[Stored data entries]
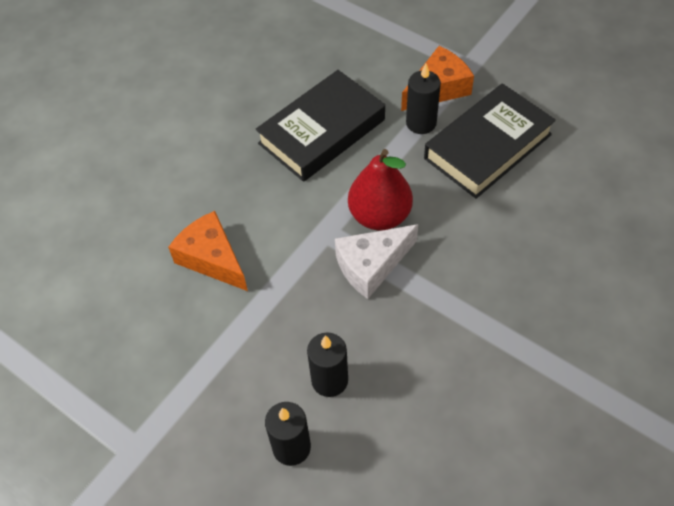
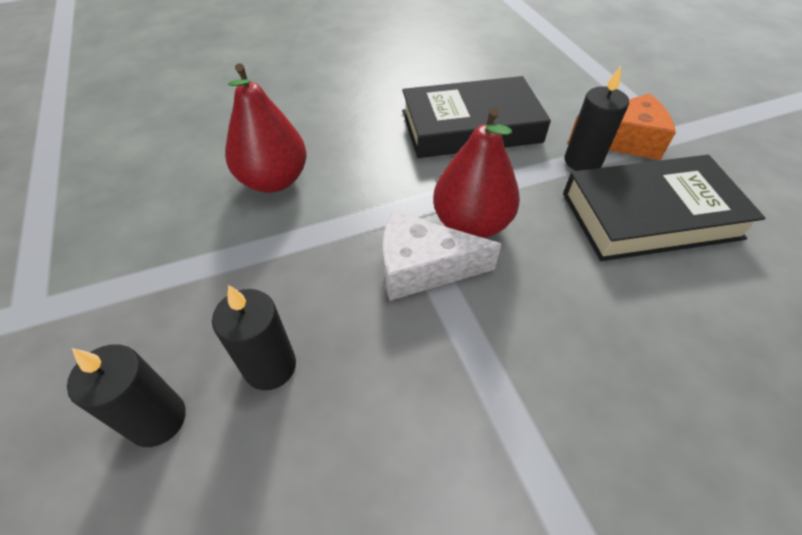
camera: 30 degrees right, 5 degrees down
(212, 258) = (274, 180): orange cheese -> red pear

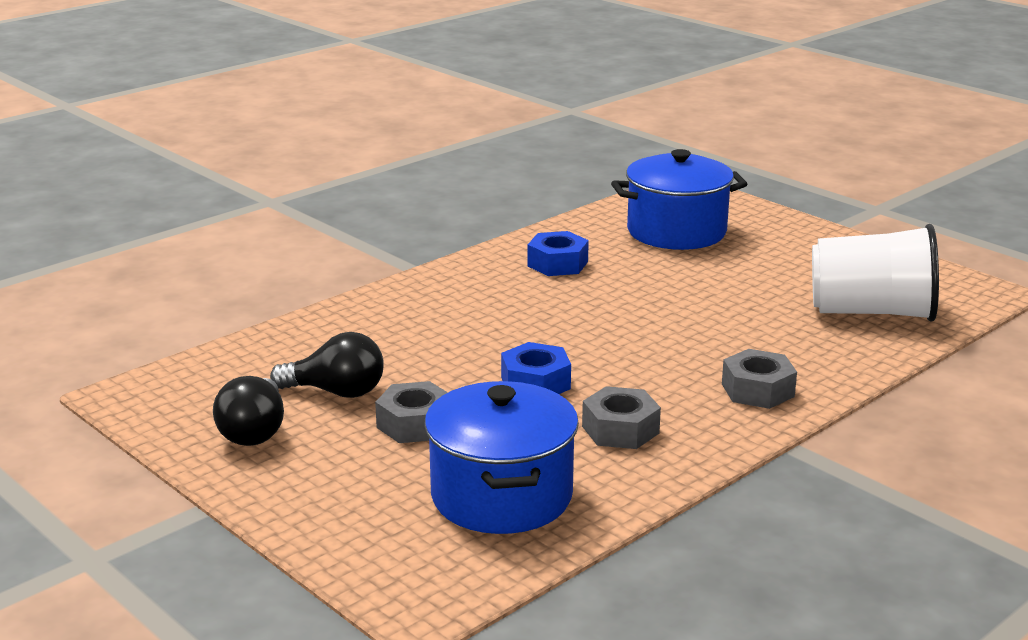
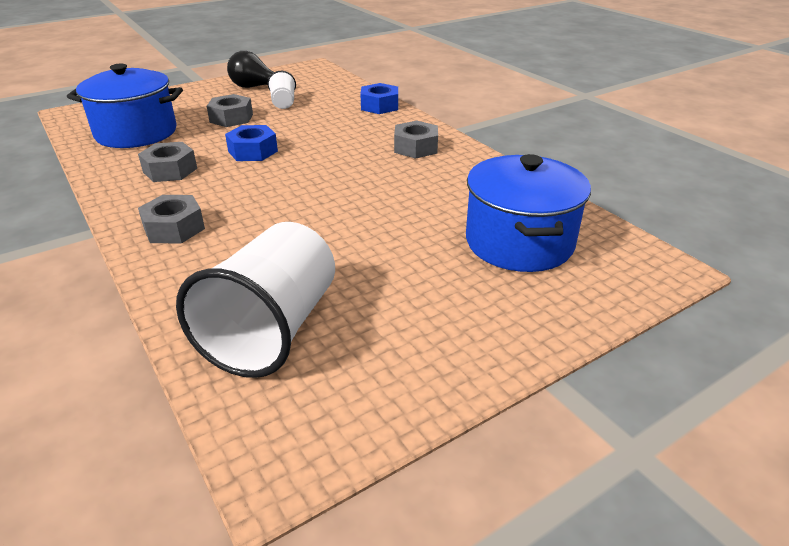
camera: 100 degrees right, 10 degrees up
(336, 392) = (283, 103): black light bulb -> white cup
(485, 284) = (416, 147): none -> grey nut
(557, 264) = (447, 176): blue nut -> blue nut (379, 106)

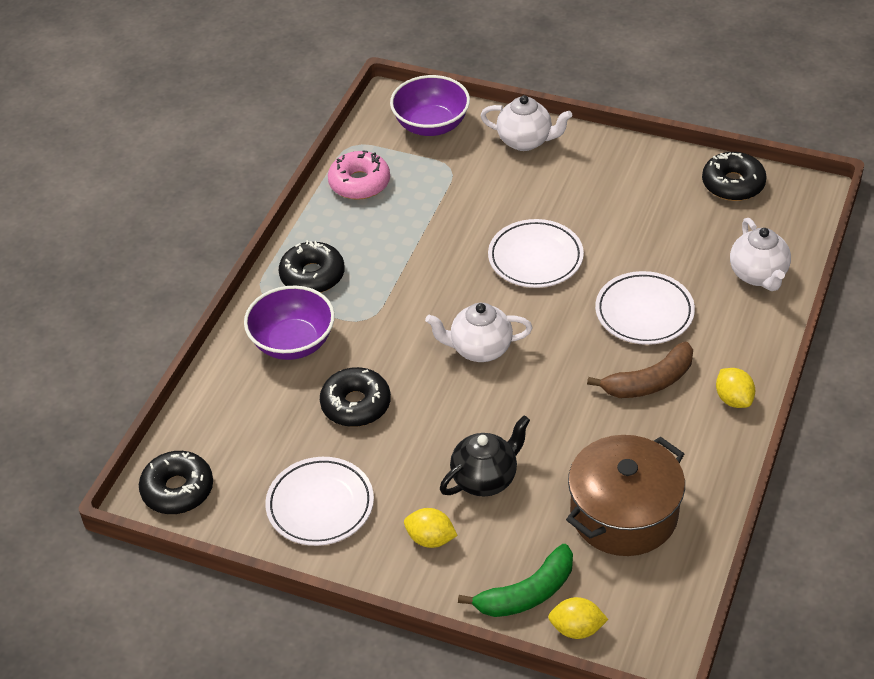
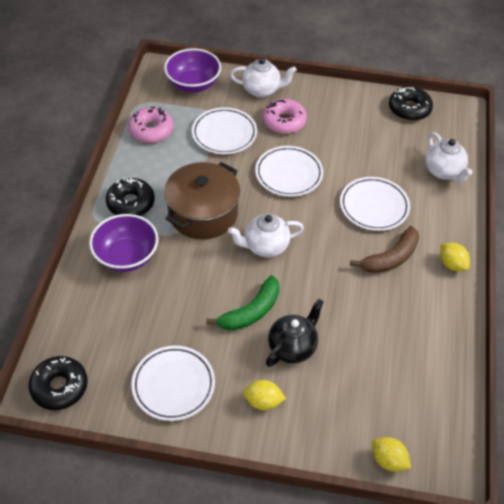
camera: 15 degrees left, 5 degrees up
(356, 404) = (184, 300): black donut -> none
(459, 196) = (224, 134): none -> white plate
(526, 593) = (344, 436): green banana -> green banana (251, 312)
(546, 186) = (284, 121): none -> pink donut
(576, 629) = (388, 460): yellow lemon -> yellow lemon turned 45 degrees clockwise
(624, 513) = (399, 362): brown pot -> brown pot (203, 213)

* Brief *
In the copy, include every record exactly and no pictures at all.

* Written reply *
camera: 30 degrees right, 5 degrees down
(212, 258) = (274, 180): orange cheese -> red pear

camera: 100 degrees right, 10 degrees up
(336, 392) = (283, 103): black light bulb -> white cup
(485, 284) = (416, 147): none -> grey nut
(557, 264) = (447, 176): blue nut -> blue nut (379, 106)

camera: 15 degrees left, 5 degrees up
(356, 404) = (184, 300): black donut -> none
(459, 196) = (224, 134): none -> white plate
(526, 593) = (344, 436): green banana -> green banana (251, 312)
(546, 186) = (284, 121): none -> pink donut
(576, 629) = (388, 460): yellow lemon -> yellow lemon turned 45 degrees clockwise
(624, 513) = (399, 362): brown pot -> brown pot (203, 213)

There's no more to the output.